Repeat verbatim, and only, the lines of the data below, beginning at the line that contains "(320, 118) = (236, 258): none -> blue drum" and stopping after the line that contains "(403, 319) = (452, 186): none -> yellow cone".

Dataset items:
<<<<
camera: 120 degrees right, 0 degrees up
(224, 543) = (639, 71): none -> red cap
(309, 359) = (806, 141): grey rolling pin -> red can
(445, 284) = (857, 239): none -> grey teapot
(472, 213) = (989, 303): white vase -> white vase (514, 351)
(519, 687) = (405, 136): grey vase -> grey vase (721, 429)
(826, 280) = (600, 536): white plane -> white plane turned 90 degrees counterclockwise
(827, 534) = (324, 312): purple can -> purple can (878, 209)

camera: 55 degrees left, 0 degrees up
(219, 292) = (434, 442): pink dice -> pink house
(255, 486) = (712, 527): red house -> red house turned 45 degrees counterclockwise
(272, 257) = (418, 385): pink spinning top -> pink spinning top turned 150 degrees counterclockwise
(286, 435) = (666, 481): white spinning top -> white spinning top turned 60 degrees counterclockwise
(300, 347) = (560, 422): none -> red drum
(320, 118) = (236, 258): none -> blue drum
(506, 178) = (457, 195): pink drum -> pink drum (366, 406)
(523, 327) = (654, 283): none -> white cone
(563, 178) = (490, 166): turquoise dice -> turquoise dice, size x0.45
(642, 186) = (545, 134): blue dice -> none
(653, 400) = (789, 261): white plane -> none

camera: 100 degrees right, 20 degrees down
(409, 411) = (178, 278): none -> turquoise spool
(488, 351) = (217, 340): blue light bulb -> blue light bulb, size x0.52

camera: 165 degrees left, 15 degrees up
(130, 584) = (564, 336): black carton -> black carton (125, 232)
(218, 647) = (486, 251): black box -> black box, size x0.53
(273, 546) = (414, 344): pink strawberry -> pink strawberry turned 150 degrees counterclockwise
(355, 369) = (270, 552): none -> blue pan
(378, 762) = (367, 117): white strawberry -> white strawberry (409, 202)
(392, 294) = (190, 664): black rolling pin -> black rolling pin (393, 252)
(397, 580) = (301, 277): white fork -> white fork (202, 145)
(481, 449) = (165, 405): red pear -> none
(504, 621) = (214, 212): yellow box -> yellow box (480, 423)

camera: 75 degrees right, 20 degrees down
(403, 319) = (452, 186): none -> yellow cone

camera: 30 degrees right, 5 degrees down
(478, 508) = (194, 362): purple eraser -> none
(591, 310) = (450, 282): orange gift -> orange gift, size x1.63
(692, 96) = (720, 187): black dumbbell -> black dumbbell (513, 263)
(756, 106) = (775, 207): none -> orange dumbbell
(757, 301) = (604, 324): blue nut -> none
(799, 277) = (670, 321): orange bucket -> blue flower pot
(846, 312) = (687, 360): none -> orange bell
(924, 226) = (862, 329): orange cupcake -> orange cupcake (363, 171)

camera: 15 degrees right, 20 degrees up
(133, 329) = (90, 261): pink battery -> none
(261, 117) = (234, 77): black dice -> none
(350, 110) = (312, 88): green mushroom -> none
>>>>
* Response for this exercise *
(320, 118) = (236, 258): none -> blue drum
(506, 178) = (457, 195): pink drum -> pink drum (366, 406)
(523, 327) = (654, 283): none -> white cone
(563, 178) = (490, 166): turquoise dice -> turquoise dice, size x0.45
(642, 186) = (545, 134): blue dice -> none
(653, 400) = (789, 261): white plane -> none

camera: 100 degrees right, 20 degrees down
(409, 411) = (178, 278): none -> turquoise spool
(488, 351) = (217, 340): blue light bulb -> blue light bulb, size x0.52

camera: 165 degrees left, 15 degrees up
(130, 584) = (564, 336): black carton -> black carton (125, 232)
(218, 647) = (486, 251): black box -> black box, size x0.53
(273, 546) = (414, 344): pink strawberry -> pink strawberry turned 150 degrees counterclockwise
(355, 369) = (270, 552): none -> blue pan
(378, 762) = (367, 117): white strawberry -> white strawberry (409, 202)
(392, 294) = (190, 664): black rolling pin -> black rolling pin (393, 252)
(397, 580) = (301, 277): white fork -> white fork (202, 145)
(481, 449) = (165, 405): red pear -> none
(504, 621) = (214, 212): yellow box -> yellow box (480, 423)

camera: 75 degrees right, 20 degrees down
(403, 319) = (452, 186): none -> yellow cone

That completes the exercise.